• _Task item_: Using the entries that follow, collect the lines where the word "white" appears.

** Data provided follows **

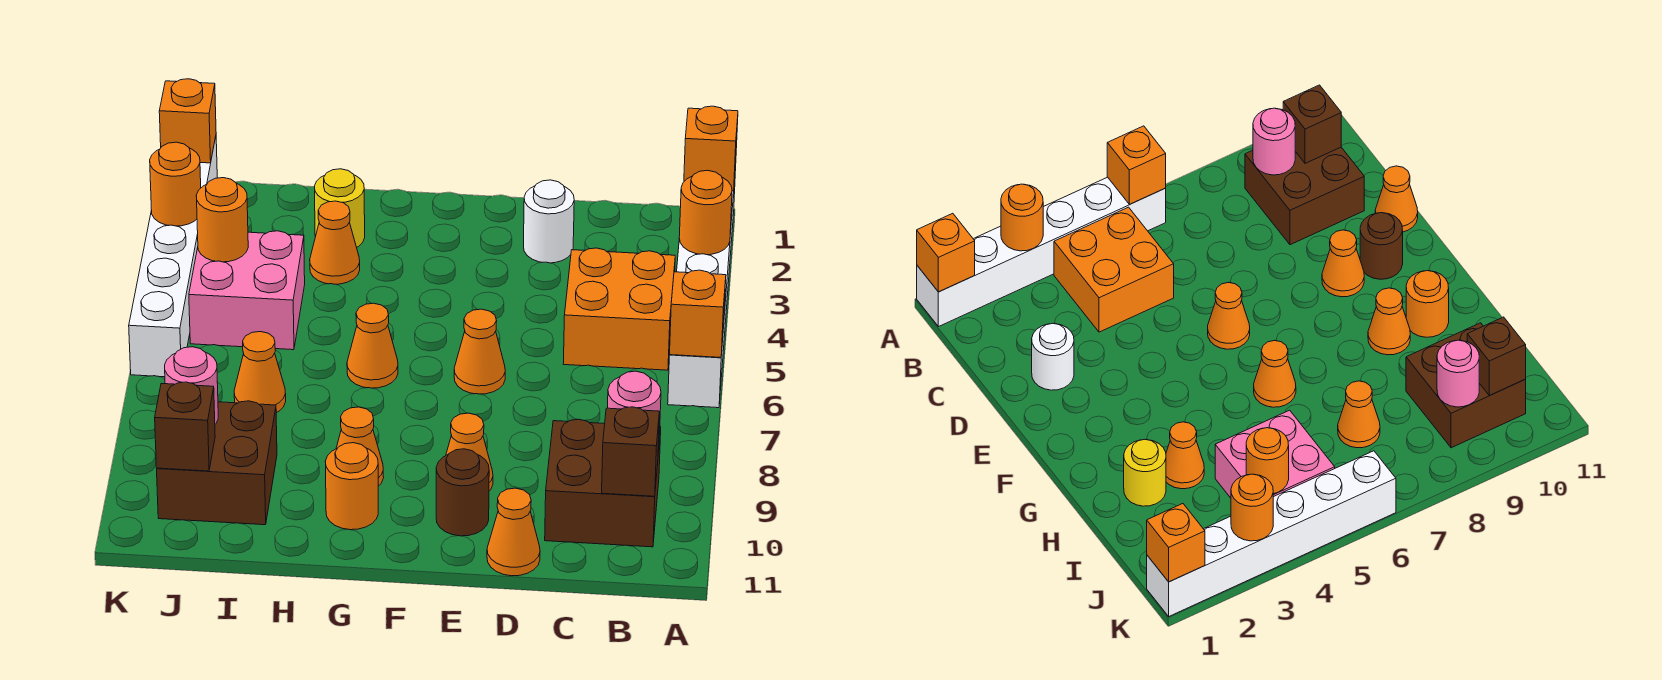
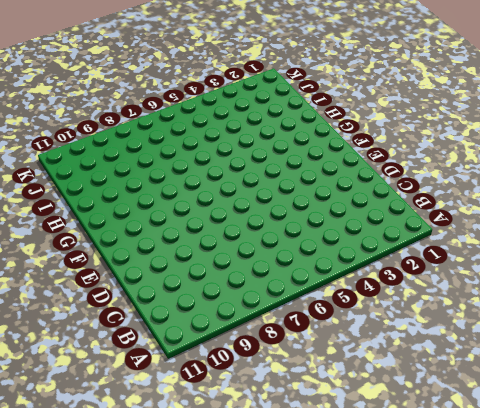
none -> white brick A1:A6 level 1
none -> orange brick B4:C5 level 1
none -> brown brick B9:C10 level 1

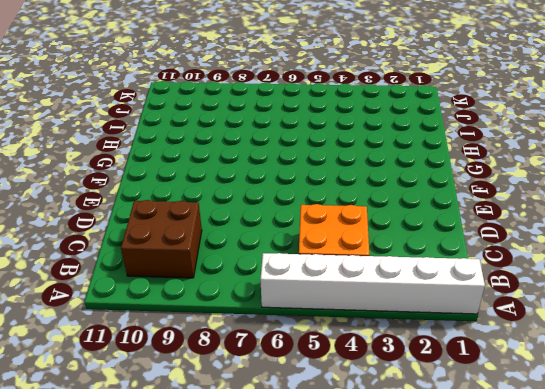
none -> white round brick D2 level 1
none -> orange cone D11 level 1
none -> orange cone E6 level 1

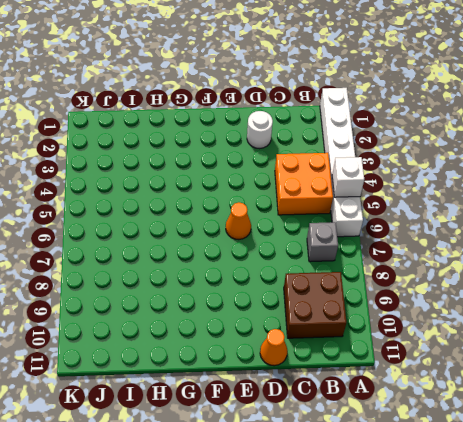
white brick A5 level 2 -> none
grey brick B7 level 1 -> none
none -> orange cone E9 level 1
none -> brown round brick E10 level 1
none -> orange cone G6 level 1

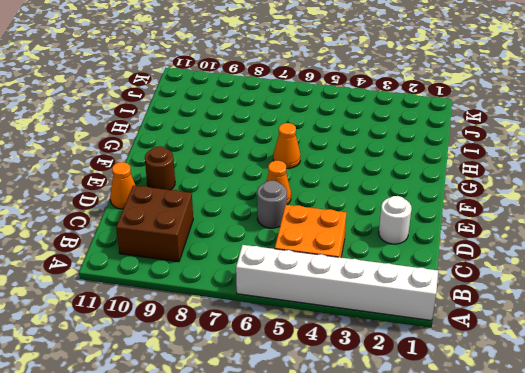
grey round brick D6 level 1 -> none
none -> orange cone E9 level 1
none -> orange cone G9 level 1
none -> orange round brick G10 level 1

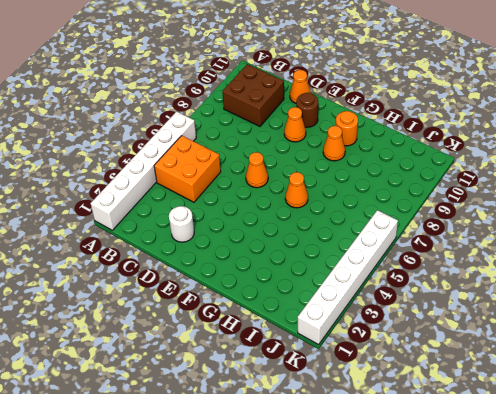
none -> yellow round brick H2 level 1
none -> orange cone H3 level 1
none -> pink brick I4:J5 level 1

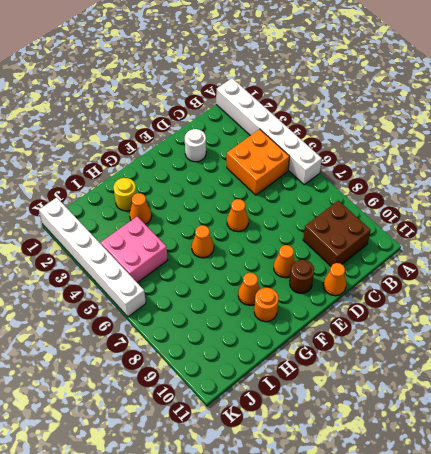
none -> orange cone I7 level 1
none -> brown brick I9:J10 level 1
none -> orange brick A1 level 2

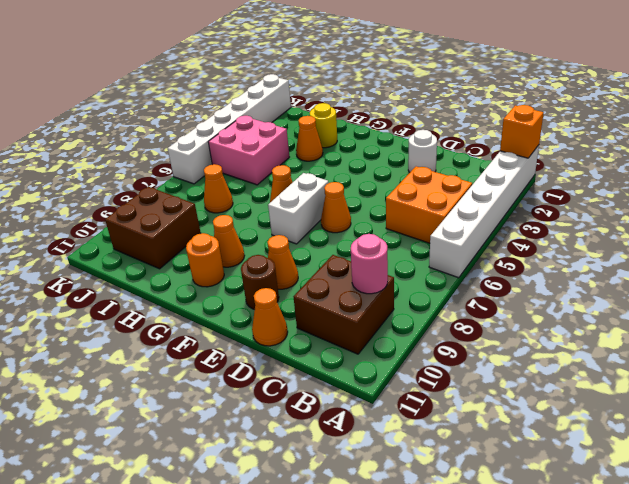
white brick F6:F7 level 1 -> none
none -> orange round brick A3 level 2
none -> orange brick A6 level 2
none -> brown brick B10 level 2

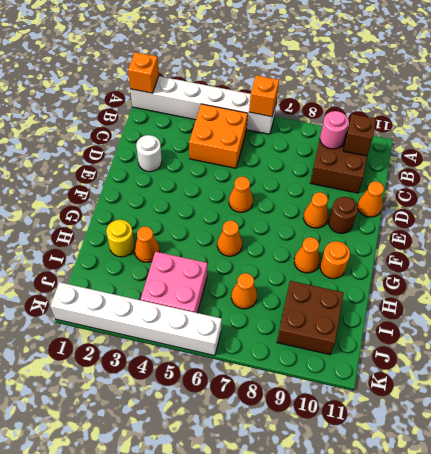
none -> orange round brick A3 level 2
none -> orange round brick J4 level 2
none -> pink round brick J9 level 2

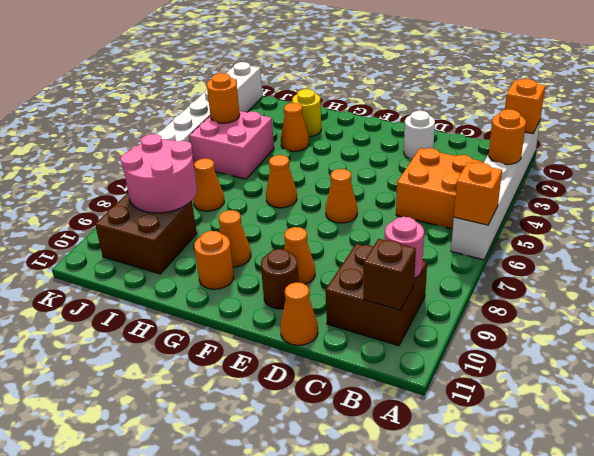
pink round brick I8:J9 level 2 -> pink round brick J9 level 2
none -> brown brick J10 level 2
none -> orange brick K1 level 2
none -> orange round brick K3 level 2

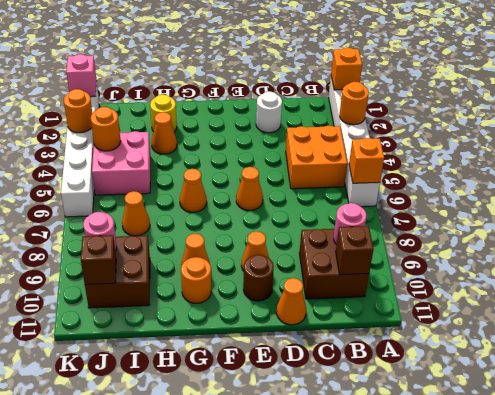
pink brick K1 level 2 -> orange brick K1 level 2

** End of Data provided **

• _Exercise response_:
none -> white brick A1:A6 level 1
none -> white round brick D2 level 1
white brick A5 level 2 -> none
white brick F6:F7 level 1 -> none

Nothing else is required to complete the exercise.